▸ **Request**: Select all lines in the records that include "none".

[Object position data]

>>>>

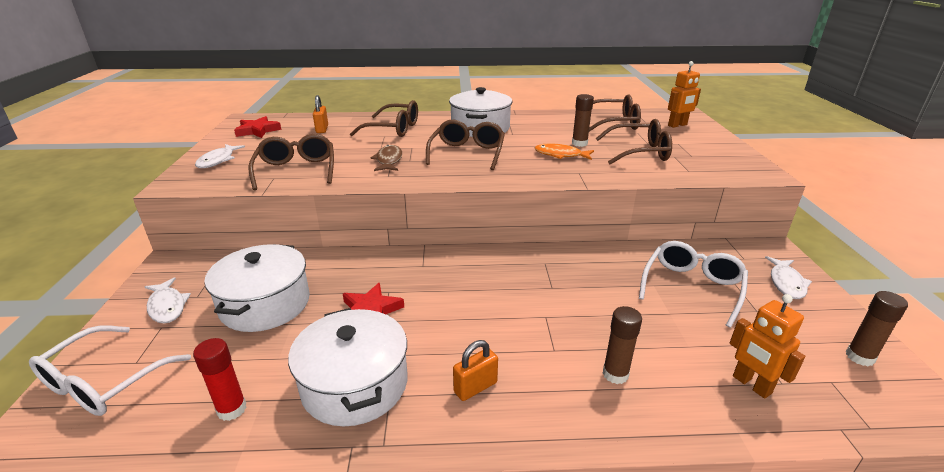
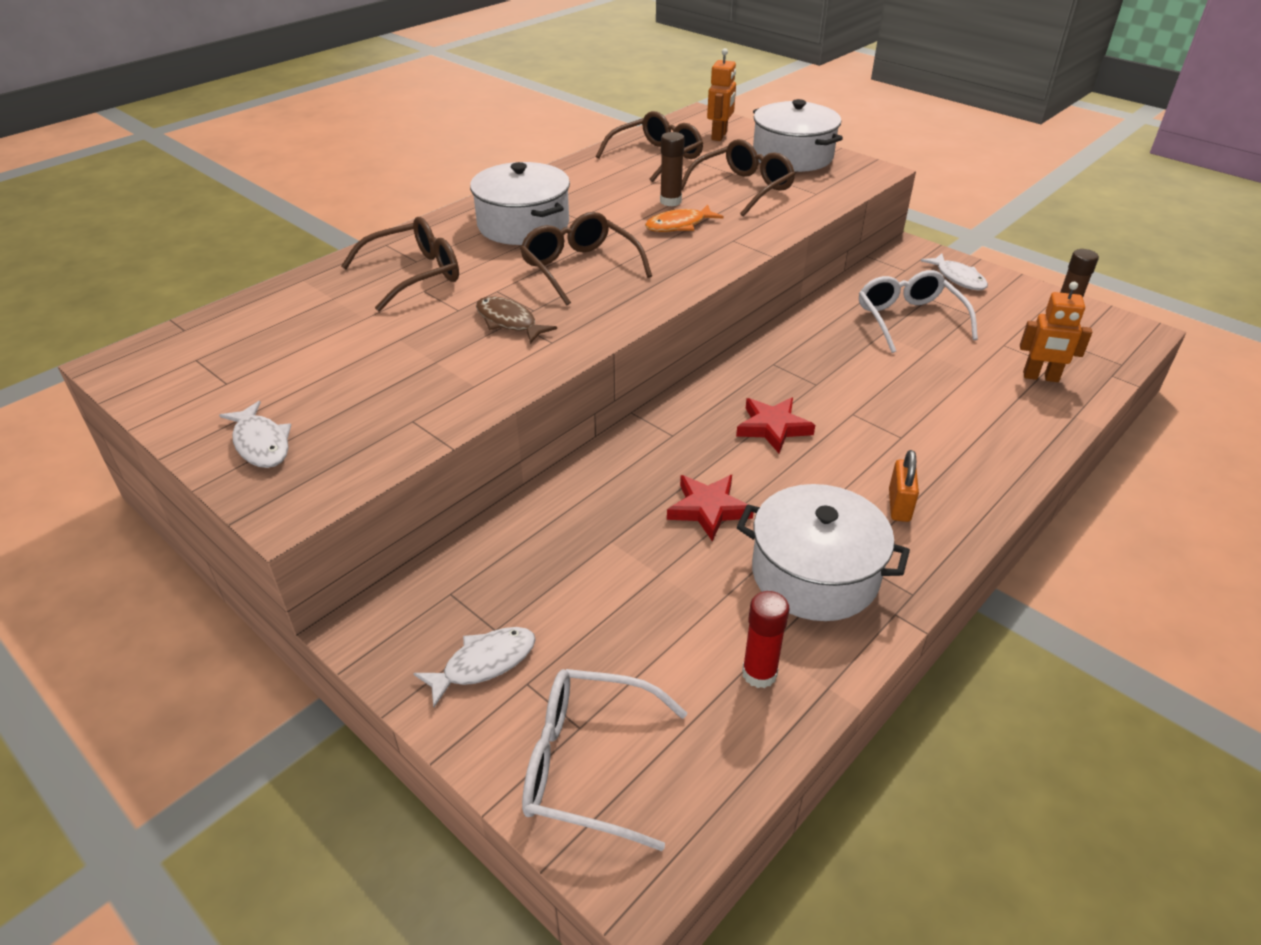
camera: 45 degrees left, 10 degrees up
white glasses [29,325,191,416] -> white glasses turned 120 degrees clockwise [522,669,687,851]
white fish [145,277,191,323] -> white fish turned 45 degrees counterclockwise [413,627,536,707]
white pot [205,244,310,332] -> white pot moved to [753,99,843,172]
red star [234,116,281,138] -> red star moved to [736,398,815,453]
brown glasses [249,134,334,190] -> none
orange padlock [313,95,328,133] -> none
brown glue stick [603,306,642,384] -> none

<<<<

▸ **Completed exercise**:
brown glasses [249,134,334,190] -> none
orange padlock [313,95,328,133] -> none
brown glue stick [603,306,642,384] -> none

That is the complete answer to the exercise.